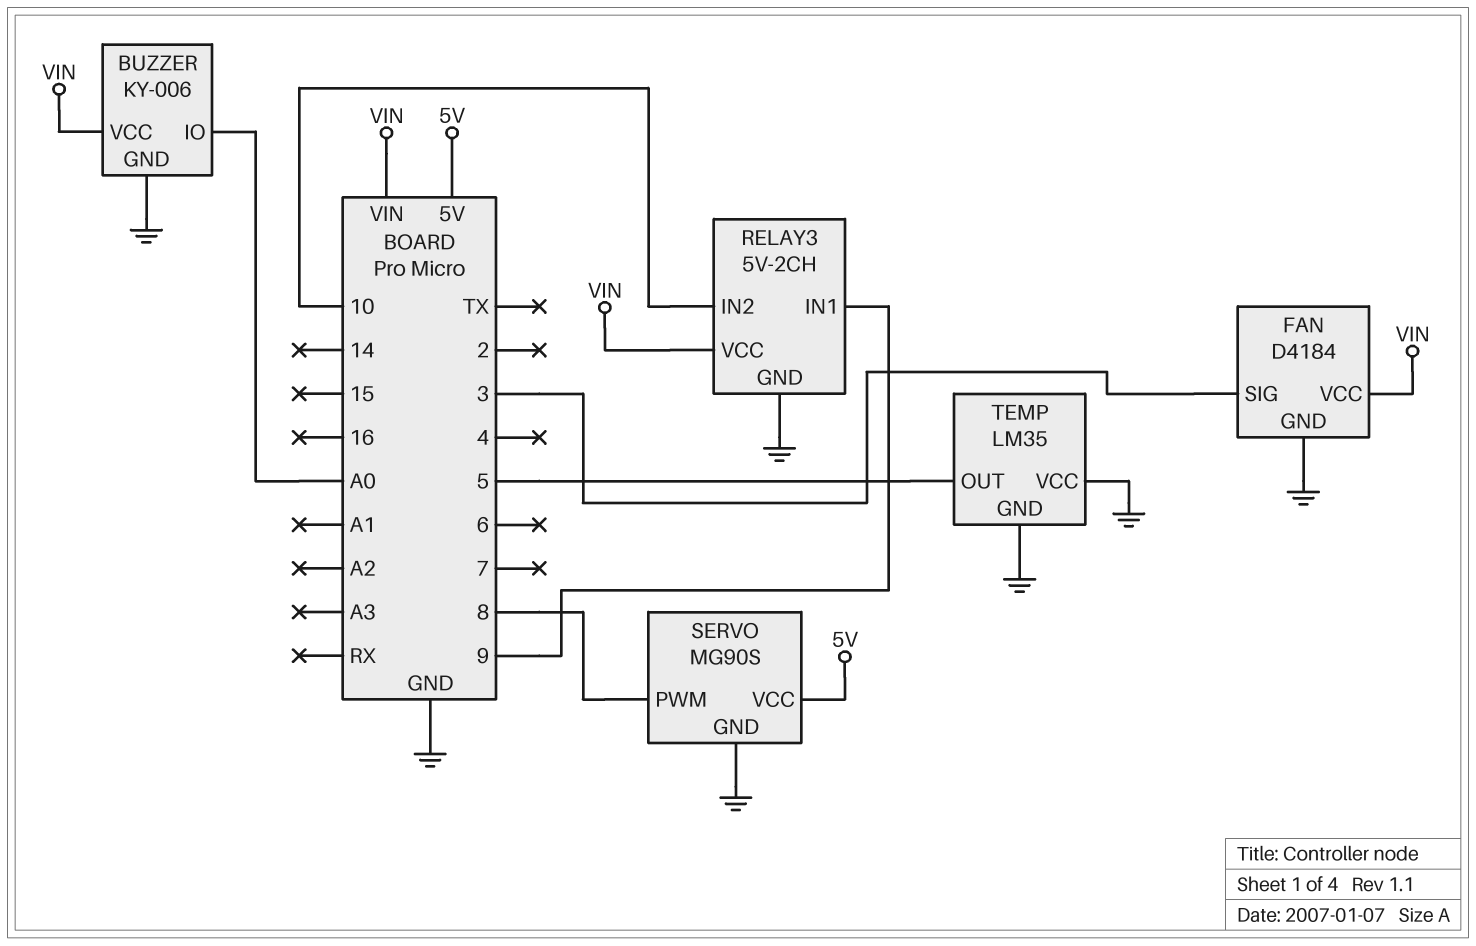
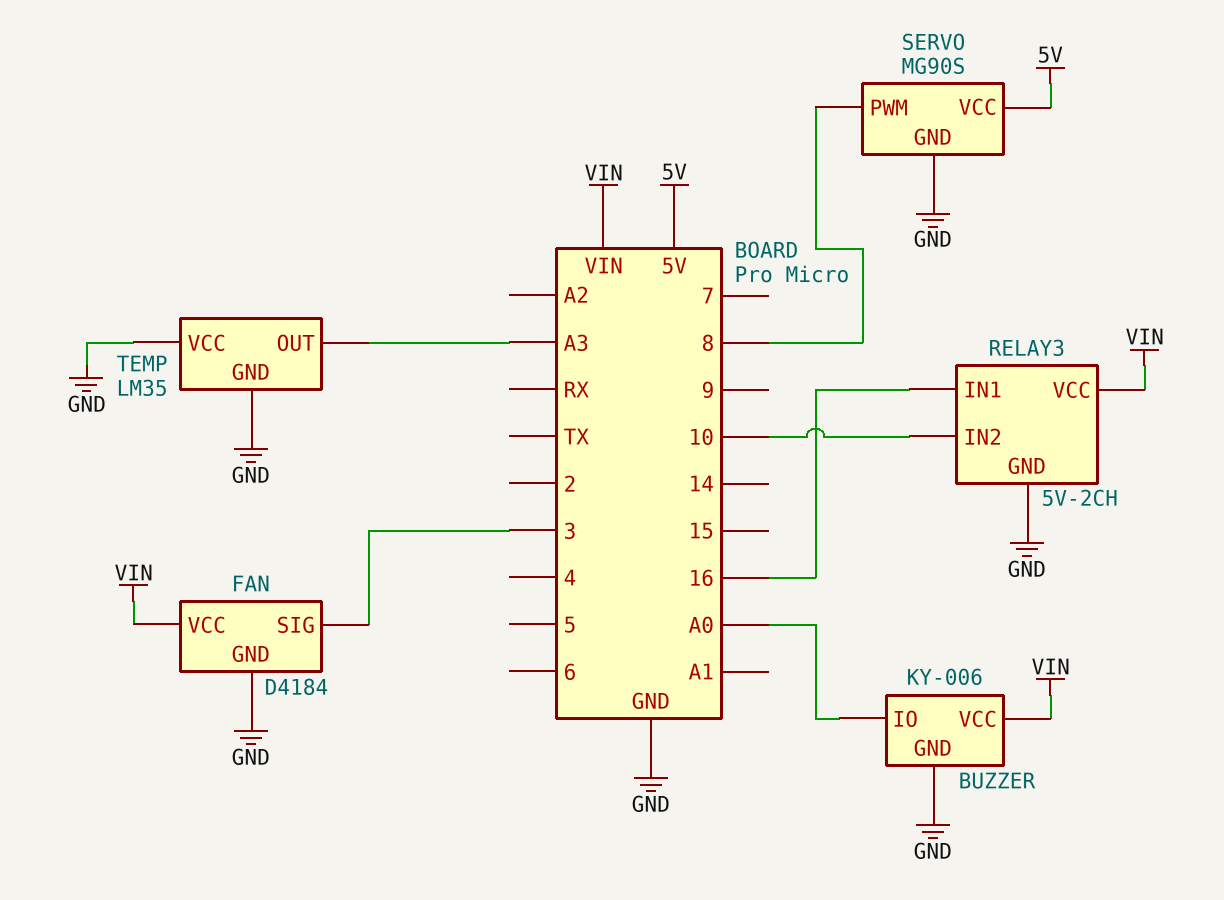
RELAY3 pin IN1: 9 -> 16
TEMP pin OUT: 5 -> A3

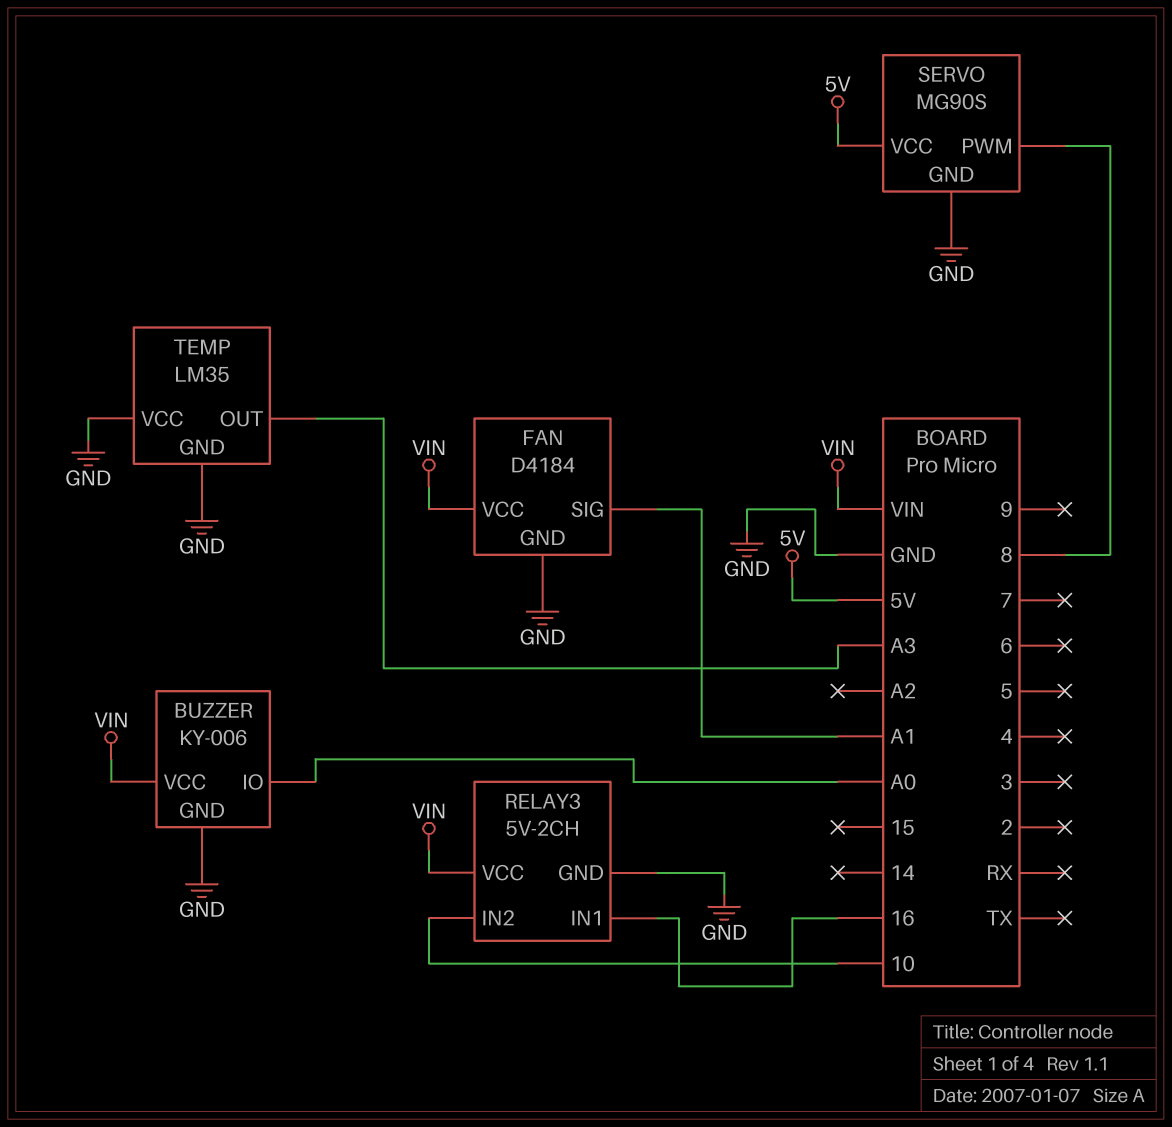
FAN pin SIG: 3 -> A1

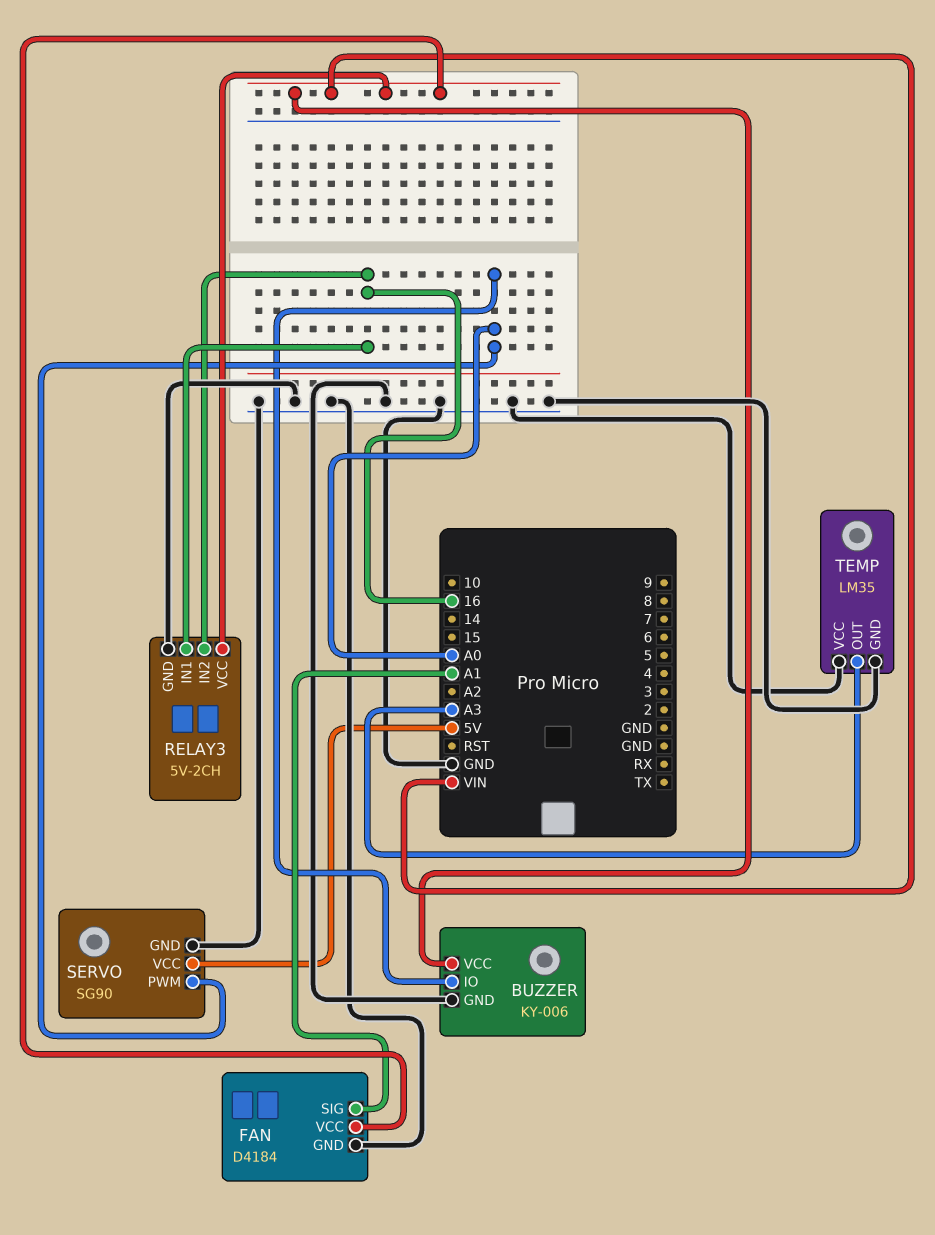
RELAY3 pin IN2: 10 -> 16
SERVO: MG90S -> SG90
SERVO pin PWM: 8 -> A0

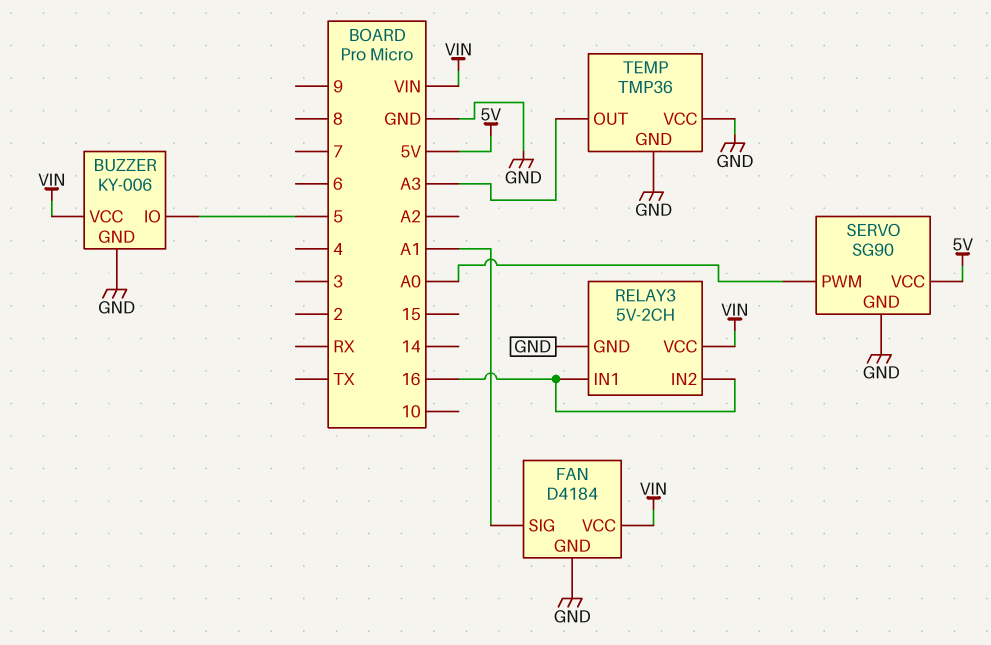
BUZZER pin IO: A0 -> 5
TEMP: LM35 -> TMP36

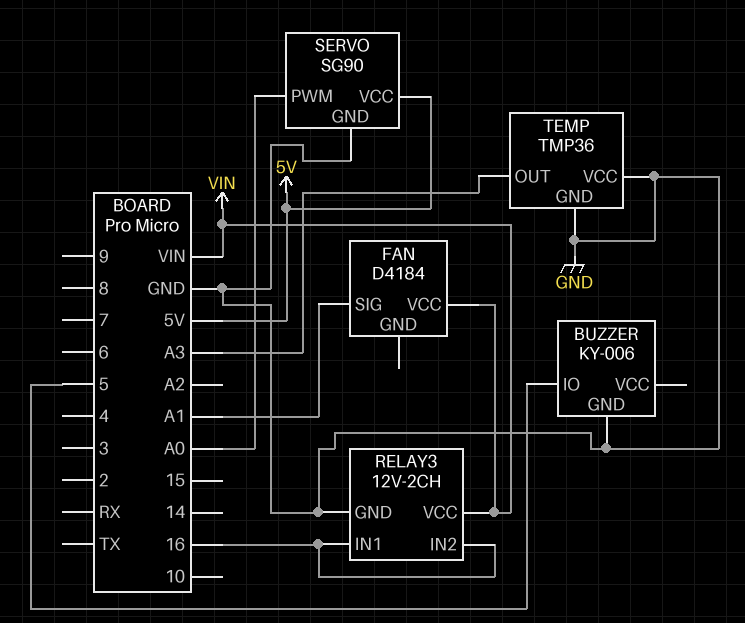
BUZZER pin VCC: VIN -> none
FAN pin GND: GND -> none
RELAY3: 5V-2CH -> 12V-2CH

..........

Output exactly and only the lines from the line containing "TEMP: LM35 -> TMP36" to the end of the entries, both included, and omit every picture.

TEMP: LM35 -> TMP36

BUZZER pin VCC: VIN -> none
FAN pin GND: GND -> none
RELAY3: 5V-2CH -> 12V-2CH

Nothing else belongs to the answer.